= Exercise details =
With the material below, print exactly the lines between the line holding "BAT3: 3.7V (plus" and the line holding "D1: diode 1N4004", inclusive. Add nothing else.

= Dataset excerpts =
▽
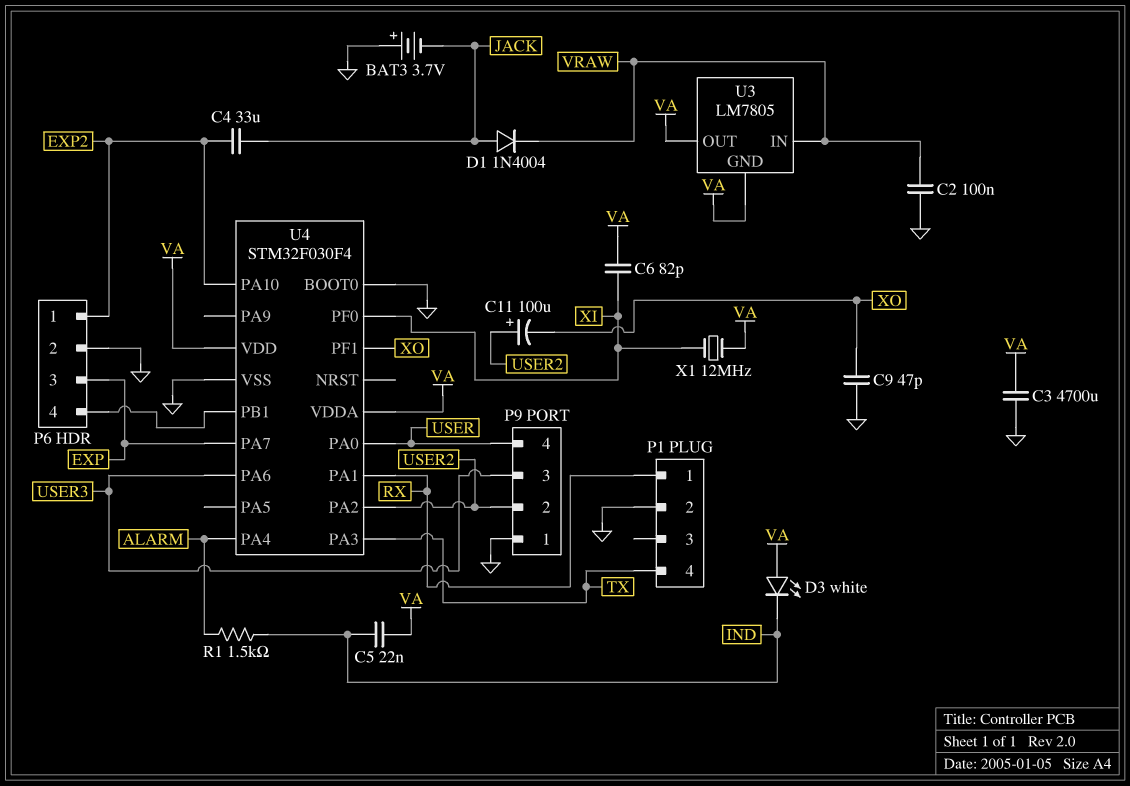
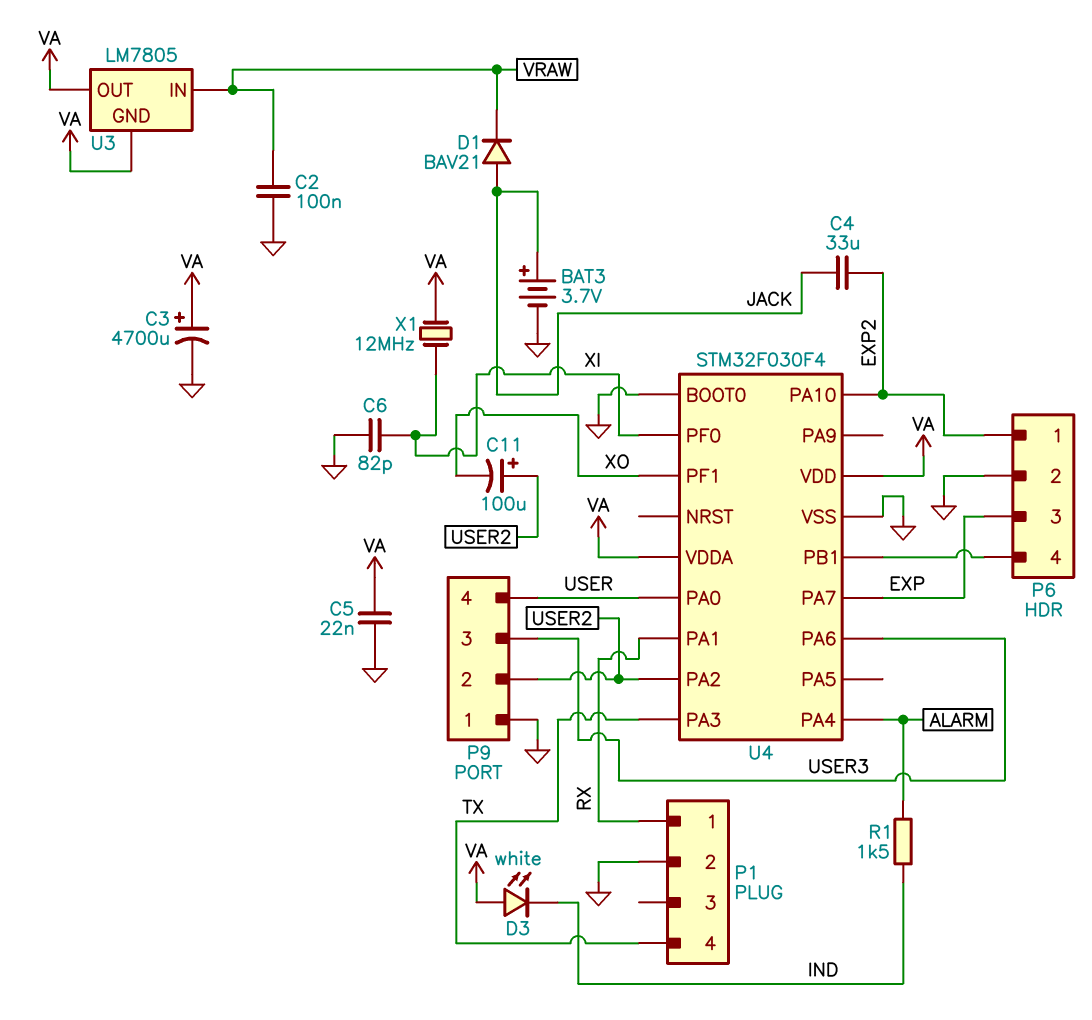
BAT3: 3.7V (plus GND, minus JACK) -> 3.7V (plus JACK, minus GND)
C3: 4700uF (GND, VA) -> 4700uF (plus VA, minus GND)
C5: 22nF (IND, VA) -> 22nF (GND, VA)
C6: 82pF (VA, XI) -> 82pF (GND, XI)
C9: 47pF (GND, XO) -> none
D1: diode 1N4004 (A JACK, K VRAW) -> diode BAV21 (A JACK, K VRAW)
△
▽
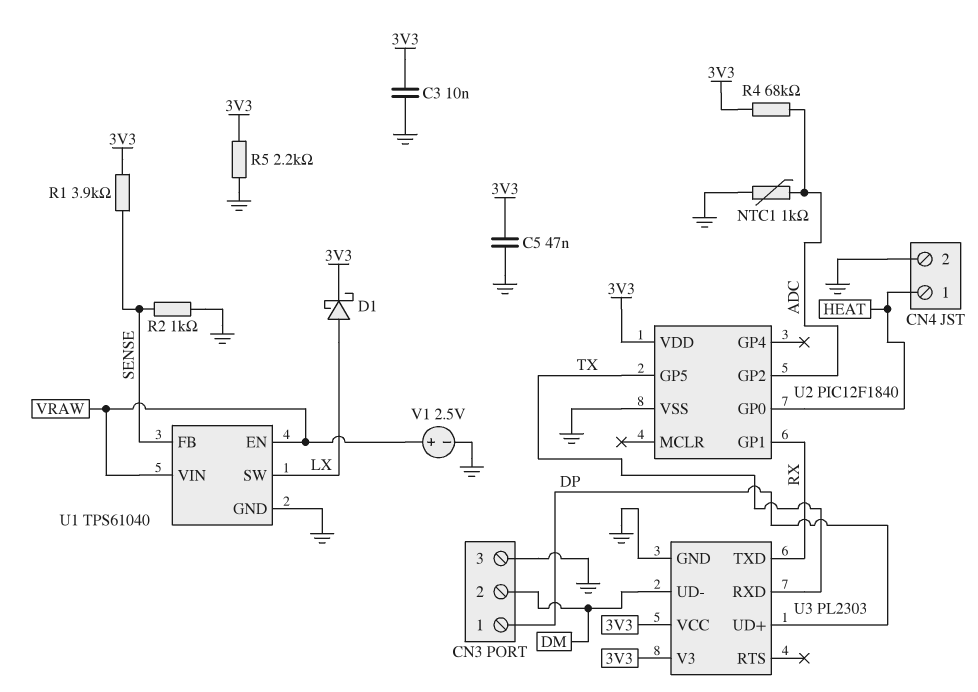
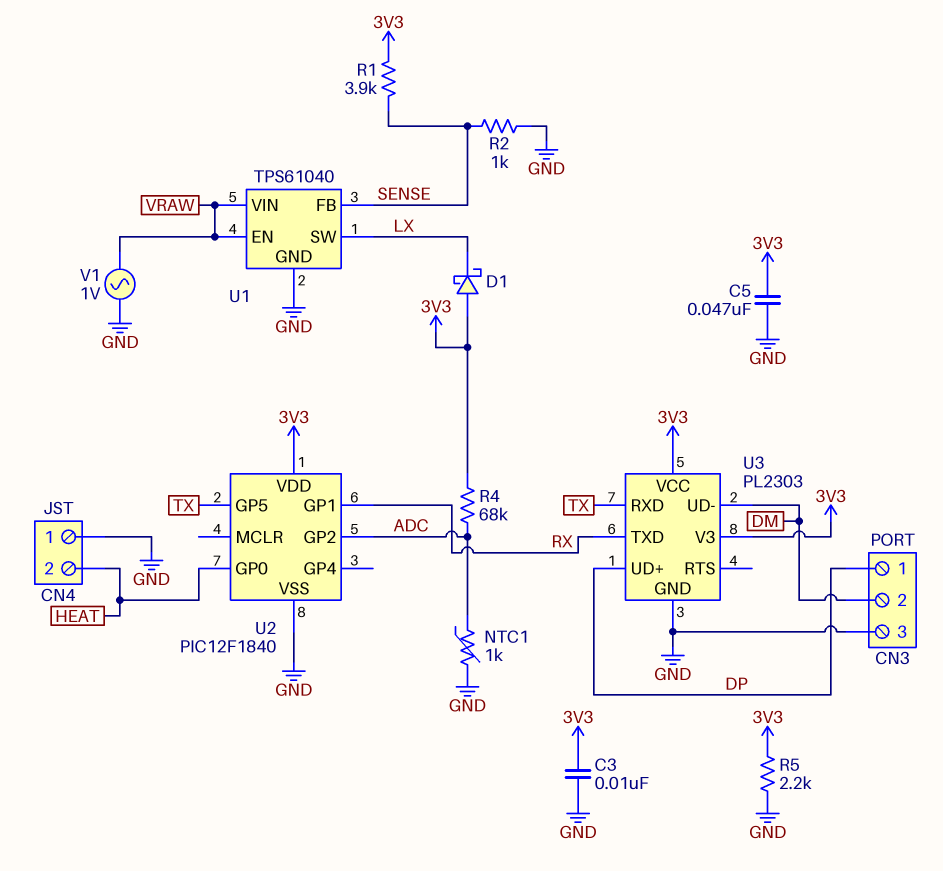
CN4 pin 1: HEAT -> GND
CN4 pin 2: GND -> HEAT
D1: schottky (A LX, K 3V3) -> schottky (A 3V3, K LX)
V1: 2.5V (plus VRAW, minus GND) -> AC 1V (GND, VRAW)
△
▽
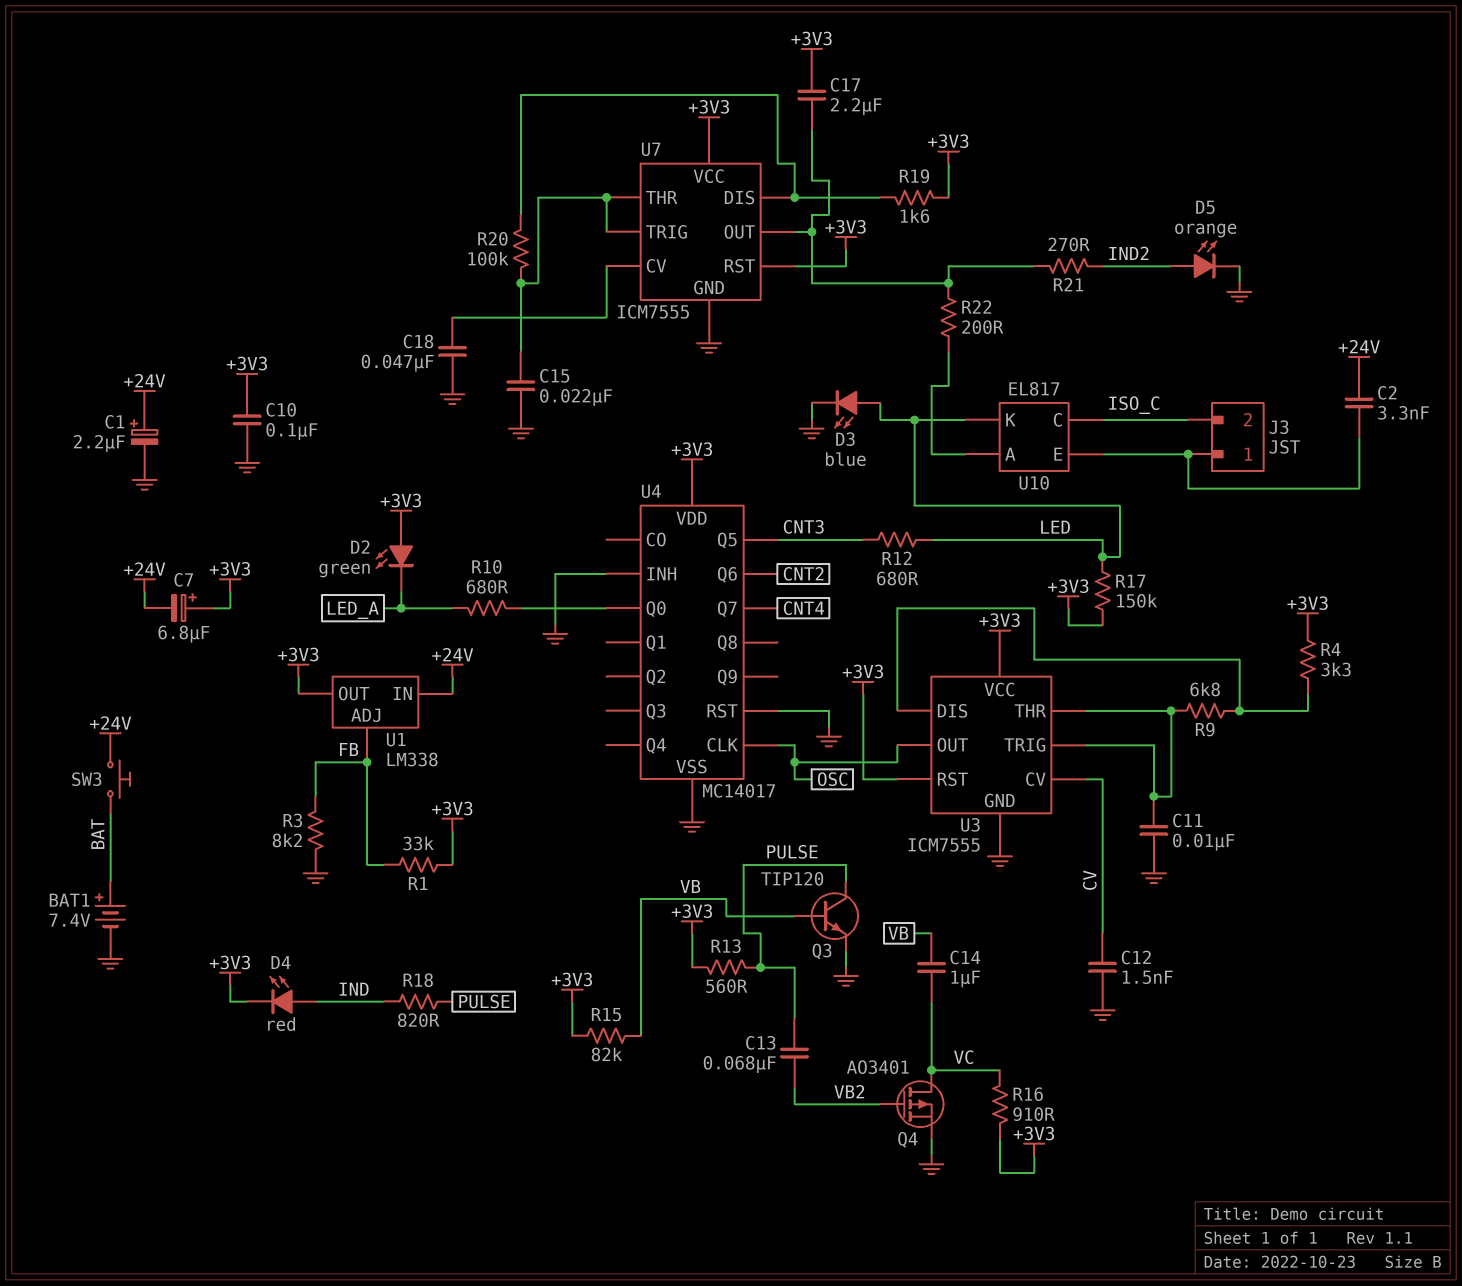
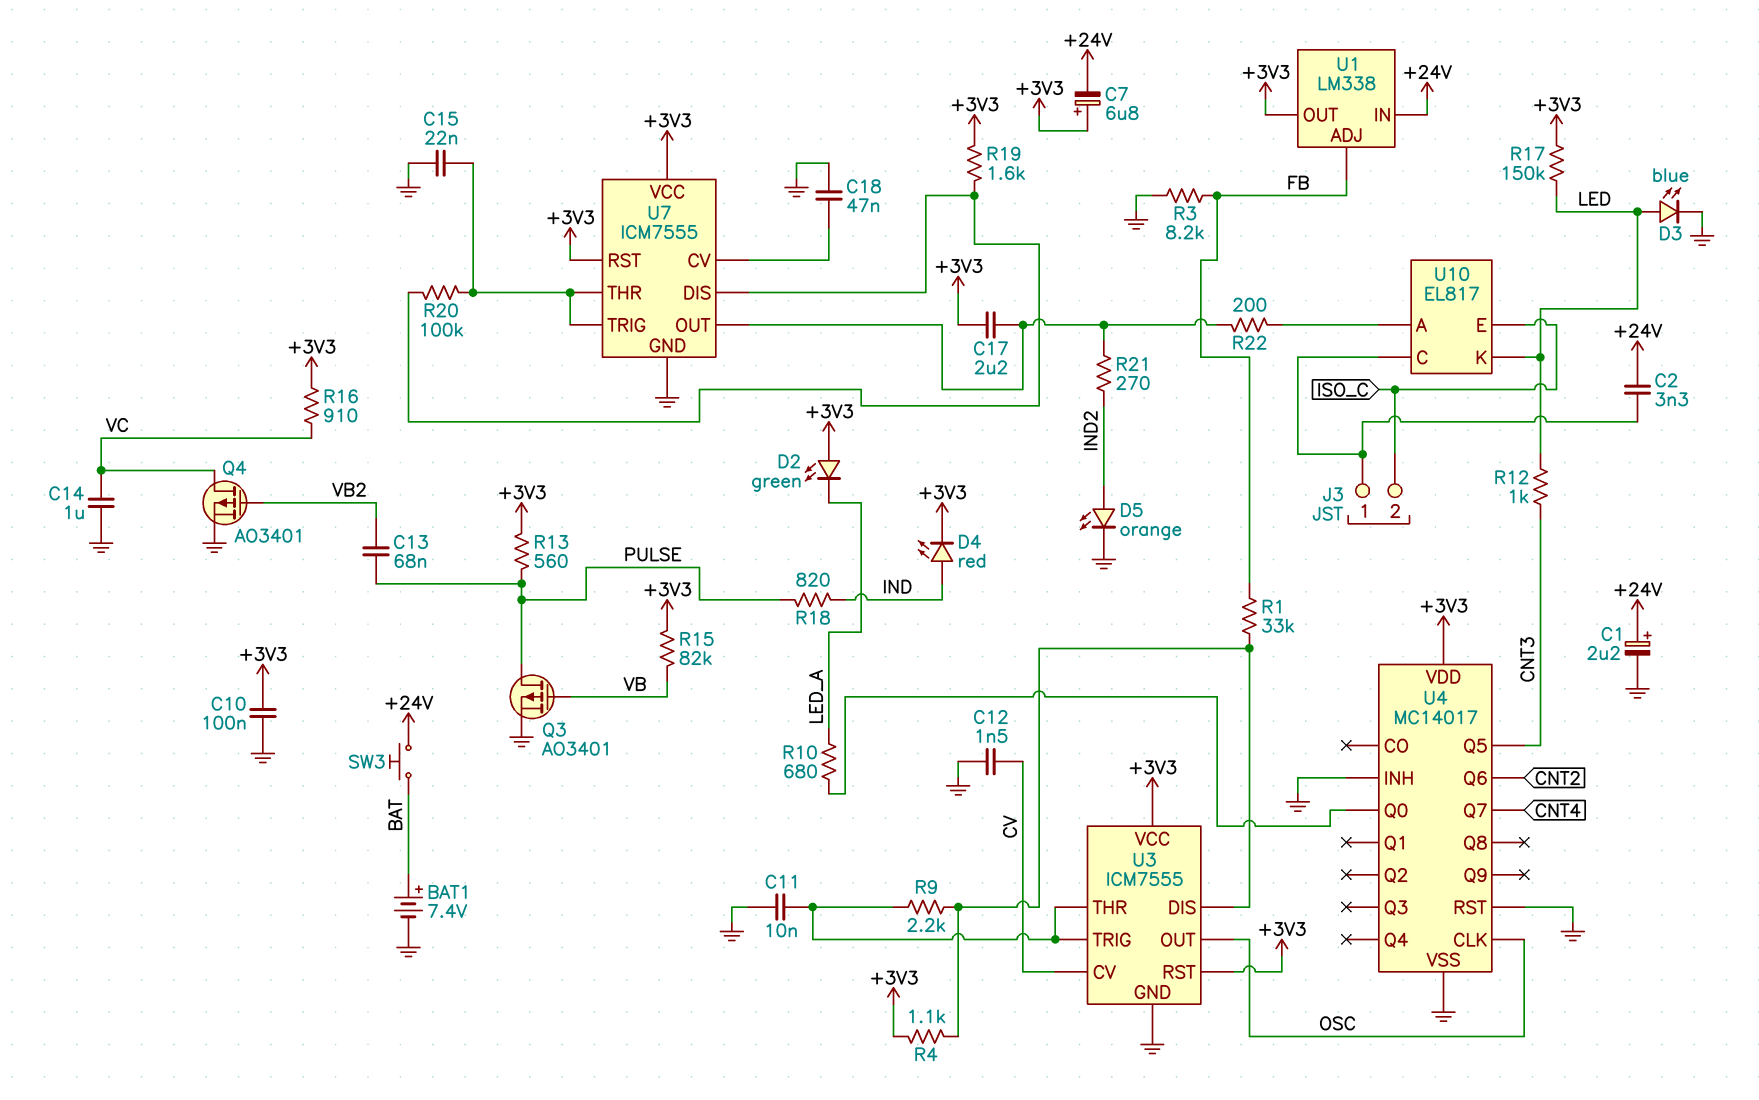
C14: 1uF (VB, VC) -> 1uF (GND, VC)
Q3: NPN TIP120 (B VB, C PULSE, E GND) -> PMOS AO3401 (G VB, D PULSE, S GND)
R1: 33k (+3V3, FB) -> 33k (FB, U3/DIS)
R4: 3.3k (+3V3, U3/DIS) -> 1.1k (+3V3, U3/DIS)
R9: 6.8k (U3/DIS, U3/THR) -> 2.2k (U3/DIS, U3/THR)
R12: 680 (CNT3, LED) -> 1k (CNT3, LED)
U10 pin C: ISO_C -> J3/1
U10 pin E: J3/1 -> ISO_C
△
= Written answer =
BAT3: 3.7V (plus GND, minus JACK) -> 3.7V (plus JACK, minus GND)
C3: 4700uF (GND, VA) -> 4700uF (plus VA, minus GND)
C5: 22nF (IND, VA) -> 22nF (GND, VA)
C6: 82pF (VA, XI) -> 82pF (GND, XI)
C9: 47pF (GND, XO) -> none
D1: diode 1N4004 (A JACK, K VRAW) -> diode BAV21 (A JACK, K VRAW)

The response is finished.